→ **Provided data**:
..............................
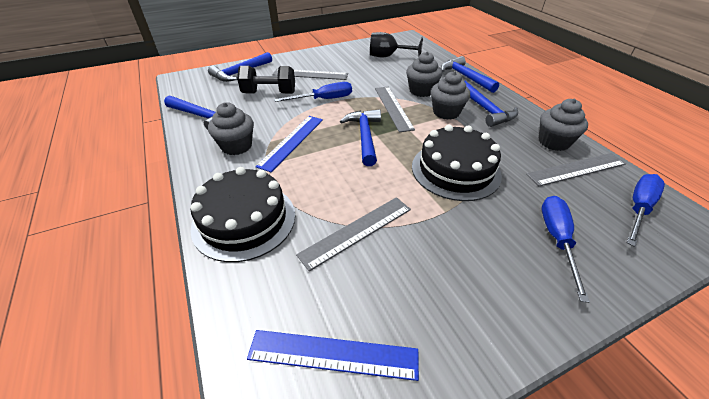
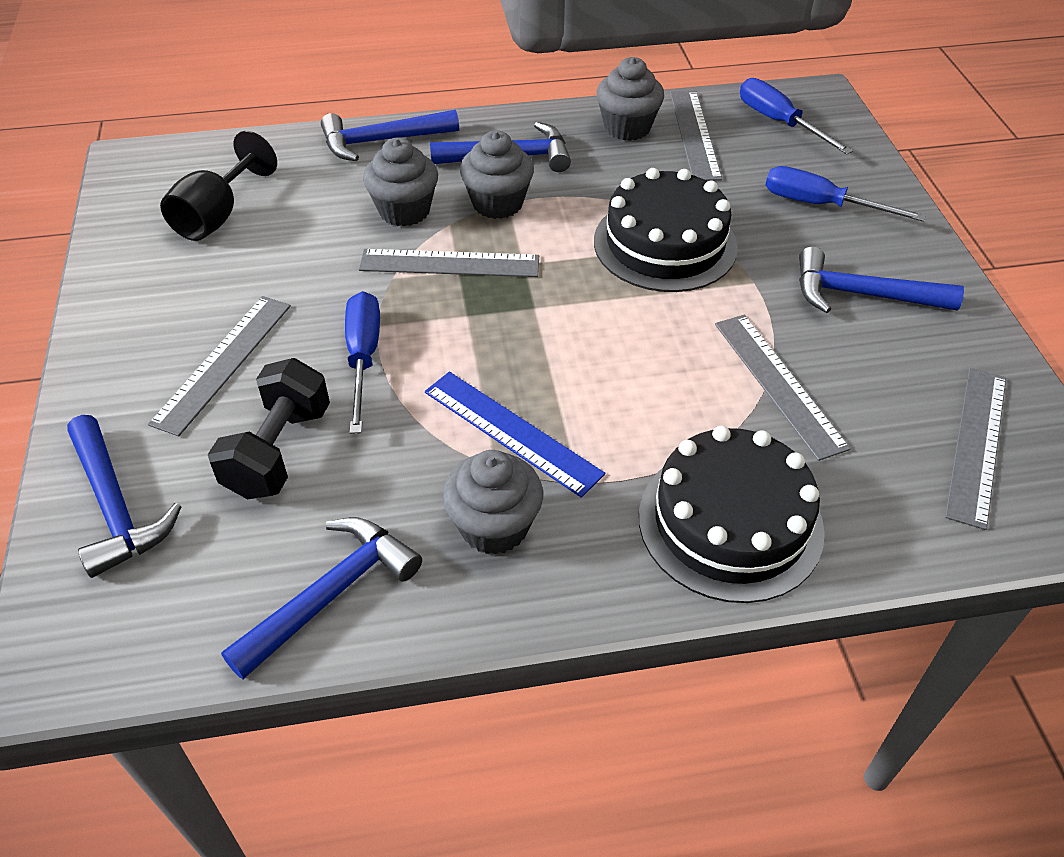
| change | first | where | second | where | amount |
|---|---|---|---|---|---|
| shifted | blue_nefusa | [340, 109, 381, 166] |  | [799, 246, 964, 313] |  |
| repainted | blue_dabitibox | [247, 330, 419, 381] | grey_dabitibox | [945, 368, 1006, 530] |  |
..............................
→ **Aim of the exercise**:
Output the full listing above exactly, excluding all pictures.

→ **Answer for the task**:
| change | first | where | second | where | amount |
|---|---|---|---|---|---|
| shifted | blue_nefusa | [340, 109, 381, 166] |  | [799, 246, 964, 313] |  |
| repainted | blue_dabitibox | [247, 330, 419, 381] | grey_dabitibox | [945, 368, 1006, 530] |  |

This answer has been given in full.